What to produce: From the listing below, retype exactly the line holding "grey key: 0 -> 3", the line holding "yellow tape: 4 -> 0", and the lines between them; skip everything else.

Information provided:

════════════════════

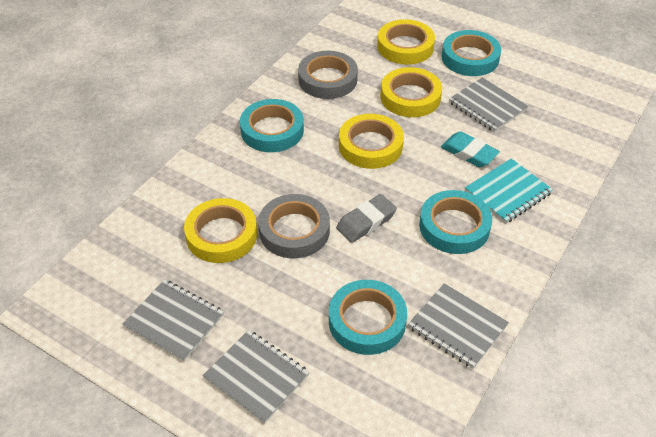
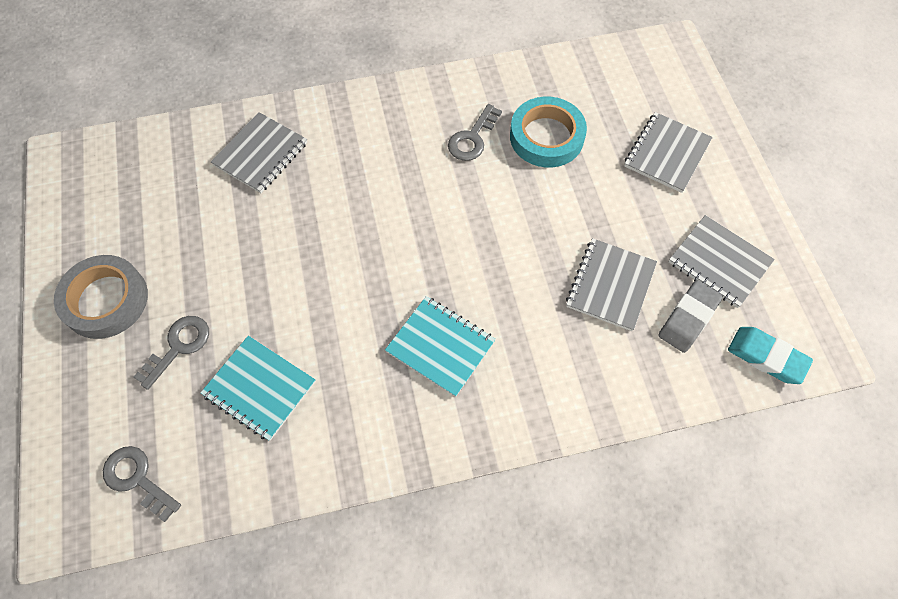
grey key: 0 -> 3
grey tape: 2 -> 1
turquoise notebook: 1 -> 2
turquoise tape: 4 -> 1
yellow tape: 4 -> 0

════════════════════

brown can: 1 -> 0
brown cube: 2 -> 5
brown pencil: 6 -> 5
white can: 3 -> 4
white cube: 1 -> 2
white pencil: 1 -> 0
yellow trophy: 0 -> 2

════════════════════

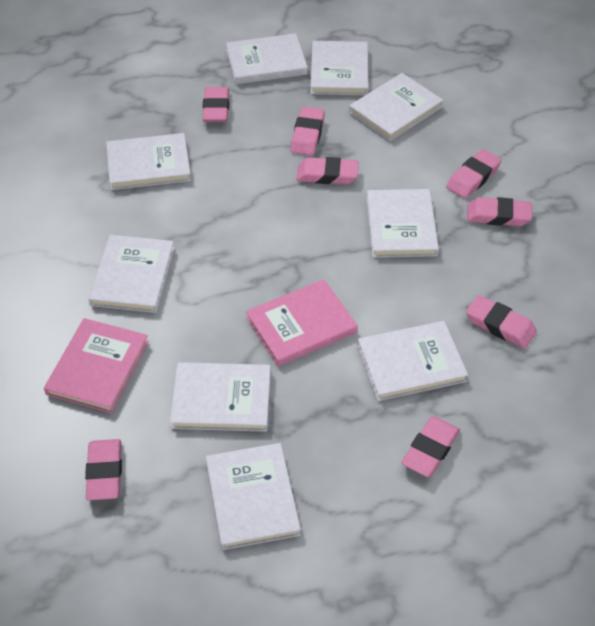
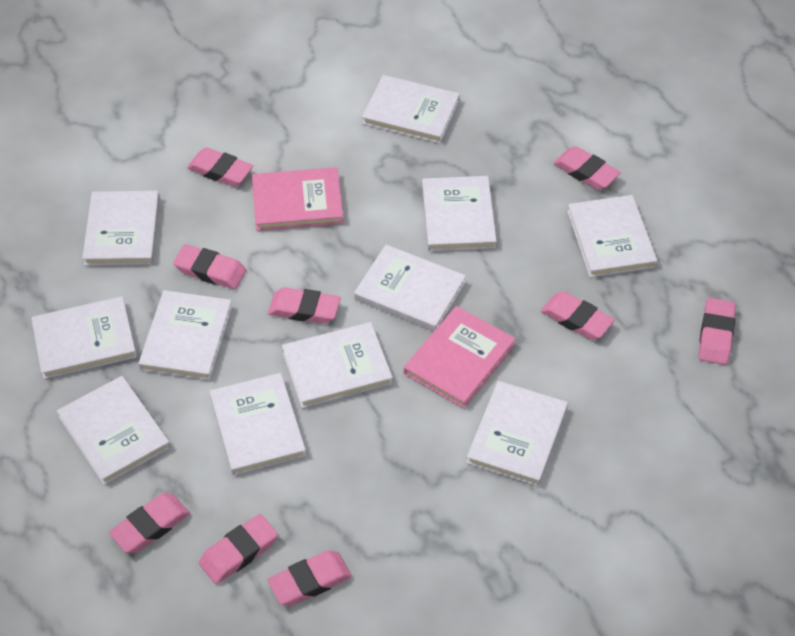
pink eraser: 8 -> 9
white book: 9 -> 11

════════════════════

Task answer:
grey key: 0 -> 3
grey tape: 2 -> 1
turquoise notebook: 1 -> 2
turquoise tape: 4 -> 1
yellow tape: 4 -> 0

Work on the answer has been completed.